▸ WHAT THE TASK ASKS
Skip the images. Copy the records exactly as written.

▸ INFORMATION
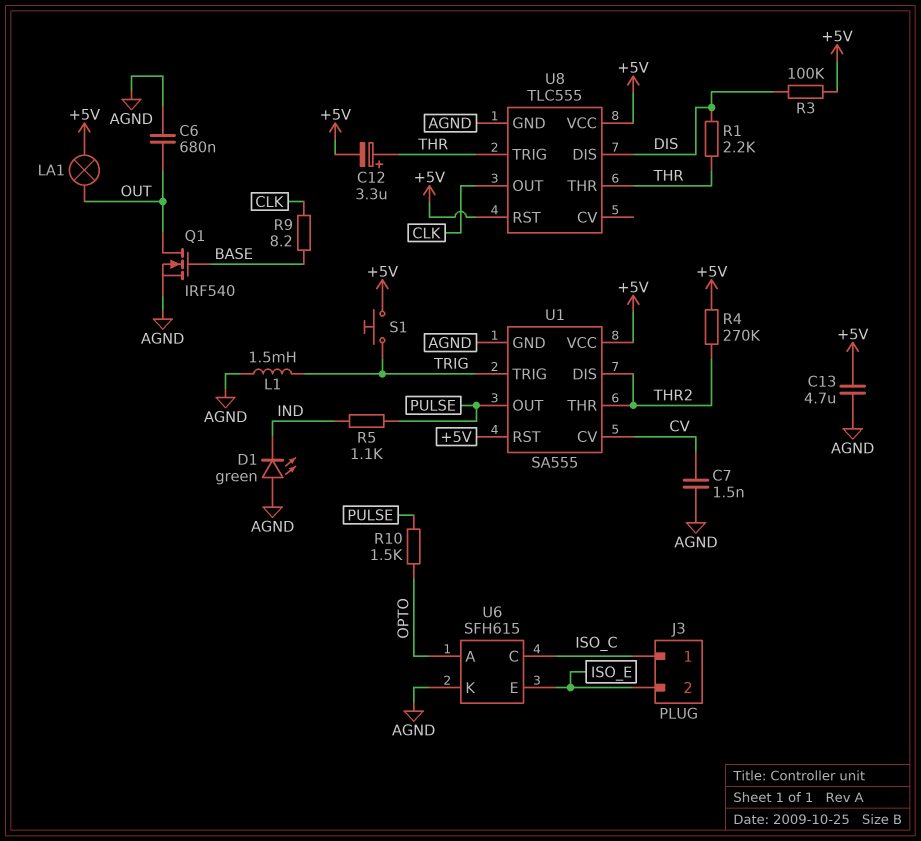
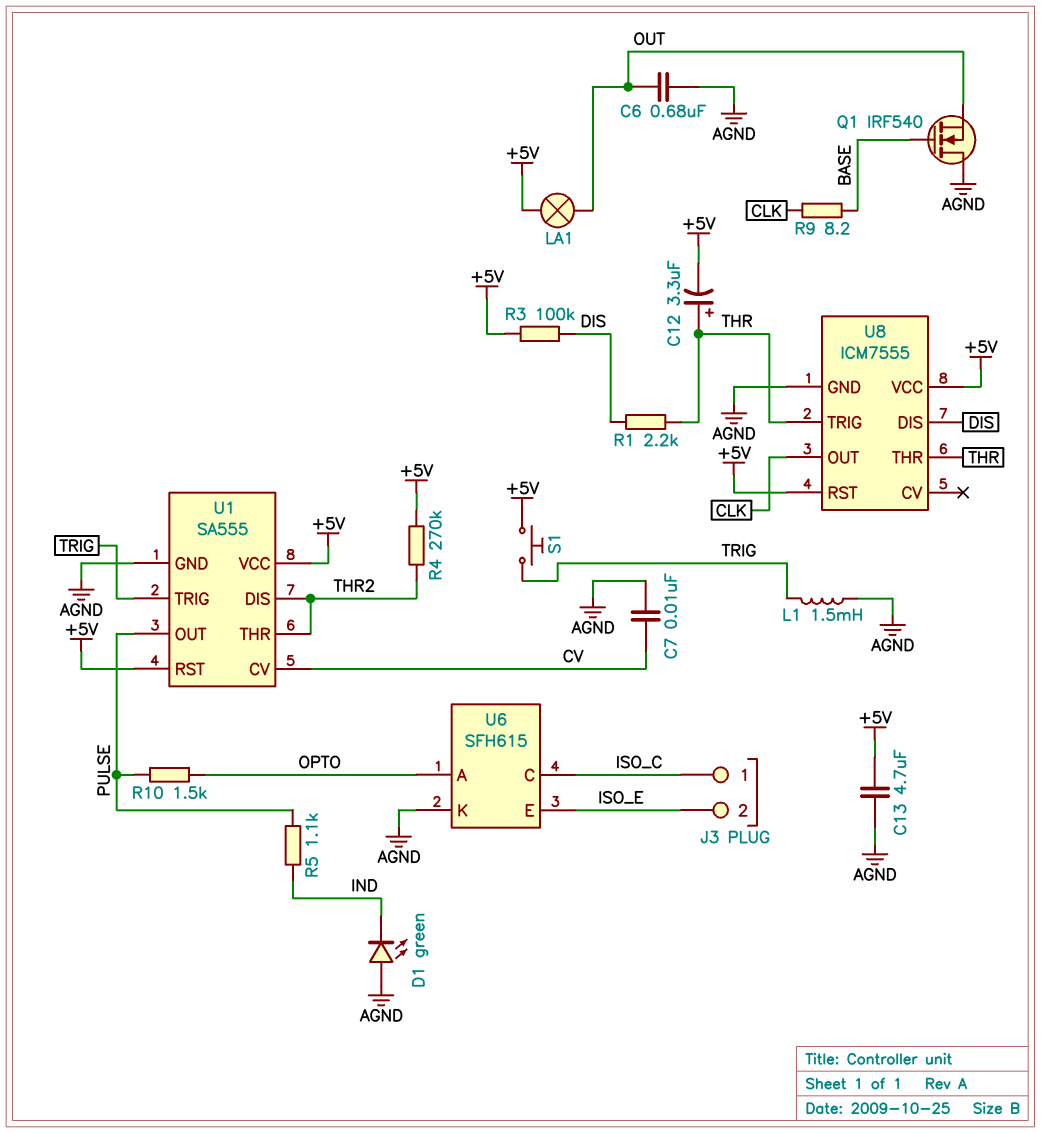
C7: 1.5nF (AGND, CV) -> 10nF (AGND, CV)
Q1: NMOS IRF540 (G BASE, D OUT, S AGND) -> NMOS IRF540 (G BASE, D AGND, S OUT)
U8: TLC555 -> ICM7555

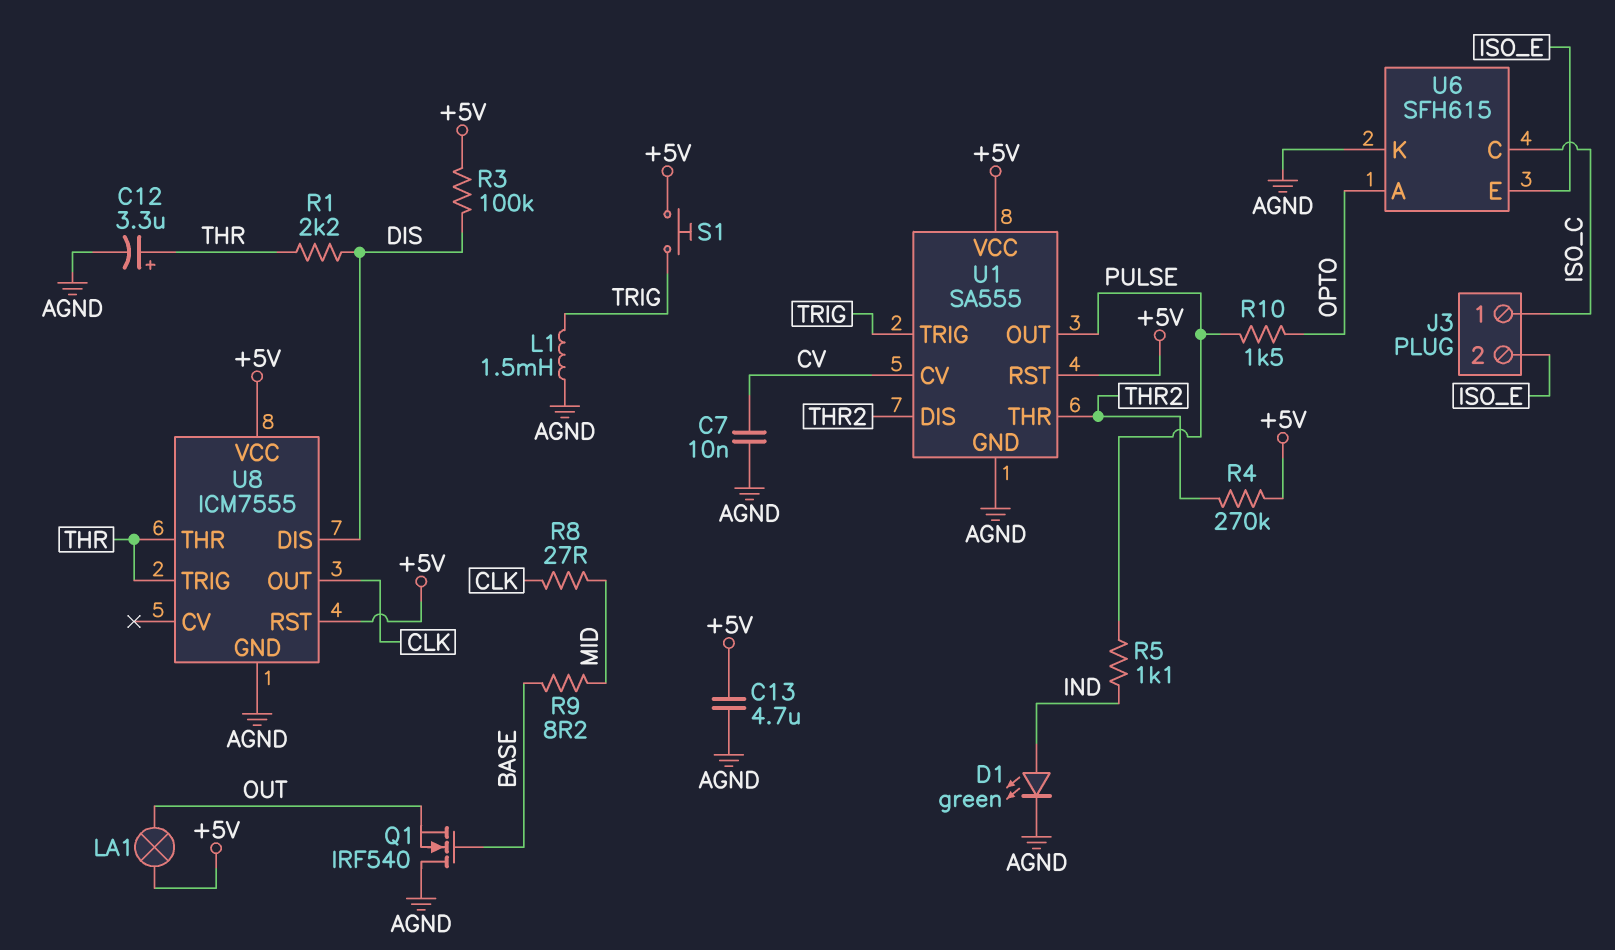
C6: 680nF (AGND, OUT) -> none
C12: 3.3uF (plus THR, minus +5V) -> 3.3uF (plus THR, minus AGND)
D1: LED green (A AGND, K IND) -> LED green (A IND, K AGND)
R8: none -> 27 (CLK, MID)
R9: 8.2 (BASE, CLK) -> 8.2 (BASE, MID)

▸ EXPECTED ANSWER
C7: 1.5nF (AGND, CV) -> 10nF (AGND, CV)
Q1: NMOS IRF540 (G BASE, D OUT, S AGND) -> NMOS IRF540 (G BASE, D AGND, S OUT)
U8: TLC555 -> ICM7555

C6: 680nF (AGND, OUT) -> none
C12: 3.3uF (plus THR, minus +5V) -> 3.3uF (plus THR, minus AGND)
D1: LED green (A AGND, K IND) -> LED green (A IND, K AGND)
R8: none -> 27 (CLK, MID)
R9: 8.2 (BASE, CLK) -> 8.2 (BASE, MID)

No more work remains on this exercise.